- The task
The entries should be written out again exactly as they read.

- Supplied data
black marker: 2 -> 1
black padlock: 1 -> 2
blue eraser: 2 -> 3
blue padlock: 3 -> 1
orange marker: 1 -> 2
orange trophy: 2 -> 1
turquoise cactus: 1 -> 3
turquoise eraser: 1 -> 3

- Output for this task
black marker: 2 -> 1
black padlock: 1 -> 2
blue eraser: 2 -> 3
blue padlock: 3 -> 1
orange marker: 1 -> 2
orange trophy: 2 -> 1
turquoise cactus: 1 -> 3
turquoise eraser: 1 -> 3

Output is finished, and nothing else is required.